- _STATED PROBLEM_:
Give every line of the material below as a numbered list, skipping blank lines and leaving the pictures out.

## start

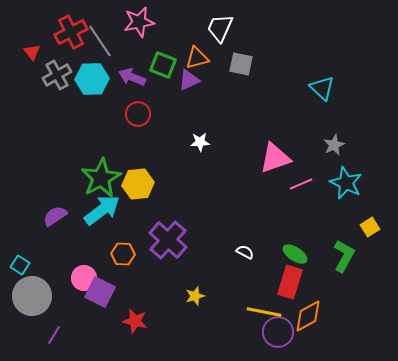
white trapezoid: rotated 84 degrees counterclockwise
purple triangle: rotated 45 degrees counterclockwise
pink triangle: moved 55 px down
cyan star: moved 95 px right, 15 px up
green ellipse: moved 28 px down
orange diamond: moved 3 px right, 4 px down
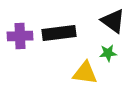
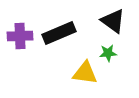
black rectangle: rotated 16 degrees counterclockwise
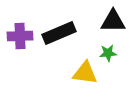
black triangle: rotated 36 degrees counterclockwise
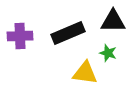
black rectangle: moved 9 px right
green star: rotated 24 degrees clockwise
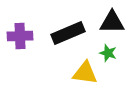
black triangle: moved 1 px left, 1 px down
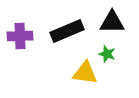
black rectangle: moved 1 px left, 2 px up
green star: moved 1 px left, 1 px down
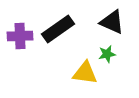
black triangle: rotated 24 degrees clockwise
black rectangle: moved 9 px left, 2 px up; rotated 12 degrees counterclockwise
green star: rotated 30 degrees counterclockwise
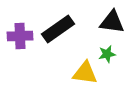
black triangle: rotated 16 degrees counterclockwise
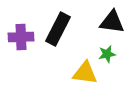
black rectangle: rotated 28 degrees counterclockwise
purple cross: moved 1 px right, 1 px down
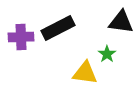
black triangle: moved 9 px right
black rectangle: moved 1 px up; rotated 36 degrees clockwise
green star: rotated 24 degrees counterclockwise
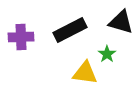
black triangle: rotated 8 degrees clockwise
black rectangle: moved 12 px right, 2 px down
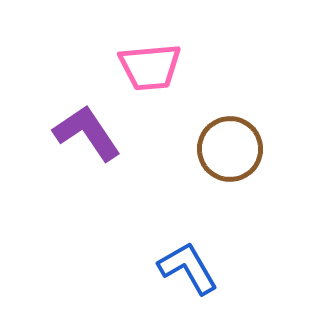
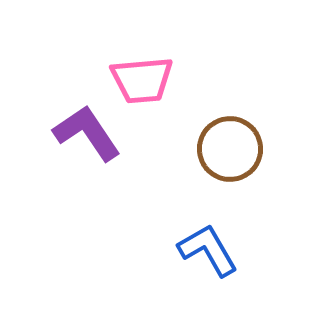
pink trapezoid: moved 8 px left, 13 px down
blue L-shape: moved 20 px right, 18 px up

## end

- _SOLUTION FOR THIS EXERCISE_:
1. white trapezoid: rotated 84 degrees counterclockwise
2. purple triangle: rotated 45 degrees counterclockwise
3. pink triangle: moved 55 px down
4. cyan star: moved 95 px right, 15 px up
5. green ellipse: moved 28 px down
6. orange diamond: moved 3 px right, 4 px down
7. black rectangle: rotated 16 degrees counterclockwise
8. black triangle: rotated 36 degrees counterclockwise
9. black rectangle: moved 9 px right
10. green star: rotated 24 degrees clockwise
11. black triangle: moved 1 px left, 1 px down
12. black rectangle: moved 1 px left, 2 px up
13. green star: moved 1 px left, 1 px down
14. black triangle: rotated 24 degrees clockwise
15. black rectangle: moved 9 px left, 2 px up; rotated 12 degrees counterclockwise
16. green star: rotated 30 degrees counterclockwise
17. black triangle: rotated 16 degrees counterclockwise
18. black rectangle: rotated 28 degrees counterclockwise
19. purple cross: moved 1 px right, 1 px down
20. black triangle: moved 9 px right
21. black rectangle: moved 1 px up; rotated 36 degrees clockwise
22. green star: rotated 24 degrees counterclockwise
23. black triangle: rotated 8 degrees clockwise
24. black rectangle: moved 12 px right, 2 px down
25. pink trapezoid: moved 8 px left, 13 px down
26. blue L-shape: moved 20 px right, 18 px up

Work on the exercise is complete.